Up to and including the line that contains "brown cross at (143, 95): rotated", repeat each line of the data exactly, starting from the first.

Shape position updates
========

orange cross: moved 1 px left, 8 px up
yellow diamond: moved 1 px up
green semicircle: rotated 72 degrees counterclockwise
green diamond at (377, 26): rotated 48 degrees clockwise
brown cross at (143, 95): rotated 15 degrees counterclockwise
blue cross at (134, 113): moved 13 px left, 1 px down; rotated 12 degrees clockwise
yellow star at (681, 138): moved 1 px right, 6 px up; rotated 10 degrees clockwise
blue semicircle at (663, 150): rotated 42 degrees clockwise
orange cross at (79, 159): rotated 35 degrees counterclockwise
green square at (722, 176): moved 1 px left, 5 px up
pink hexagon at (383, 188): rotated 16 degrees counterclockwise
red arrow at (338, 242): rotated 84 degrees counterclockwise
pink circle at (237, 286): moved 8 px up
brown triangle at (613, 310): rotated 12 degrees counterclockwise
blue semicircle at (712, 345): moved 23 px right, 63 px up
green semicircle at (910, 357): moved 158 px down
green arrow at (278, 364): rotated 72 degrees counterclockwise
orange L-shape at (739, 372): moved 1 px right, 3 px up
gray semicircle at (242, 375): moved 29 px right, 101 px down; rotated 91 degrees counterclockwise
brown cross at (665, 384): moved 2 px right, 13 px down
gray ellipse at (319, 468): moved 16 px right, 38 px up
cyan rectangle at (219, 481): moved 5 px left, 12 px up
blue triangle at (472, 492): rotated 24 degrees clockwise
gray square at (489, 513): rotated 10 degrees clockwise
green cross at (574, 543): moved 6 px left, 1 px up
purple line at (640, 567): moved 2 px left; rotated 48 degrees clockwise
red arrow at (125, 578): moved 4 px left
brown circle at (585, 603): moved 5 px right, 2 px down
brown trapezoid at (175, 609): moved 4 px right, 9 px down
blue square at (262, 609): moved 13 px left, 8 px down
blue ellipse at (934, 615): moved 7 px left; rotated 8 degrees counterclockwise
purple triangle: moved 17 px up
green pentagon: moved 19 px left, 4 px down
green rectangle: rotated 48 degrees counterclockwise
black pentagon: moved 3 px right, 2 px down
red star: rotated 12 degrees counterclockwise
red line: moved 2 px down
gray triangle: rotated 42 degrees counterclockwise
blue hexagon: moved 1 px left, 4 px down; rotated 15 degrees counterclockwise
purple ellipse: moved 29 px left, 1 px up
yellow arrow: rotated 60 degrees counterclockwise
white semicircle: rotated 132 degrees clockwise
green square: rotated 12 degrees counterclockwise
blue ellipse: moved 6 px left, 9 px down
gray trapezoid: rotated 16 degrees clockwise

========

*RESPONSE*:
orange cross: moved 1 px left, 8 px up
yellow diamond: moved 1 px up
green semicircle: rotated 72 degrees counterclockwise
green diamond at (377, 26): rotated 48 degrees clockwise
brown cross at (143, 95): rotated 15 degrees counterclockwise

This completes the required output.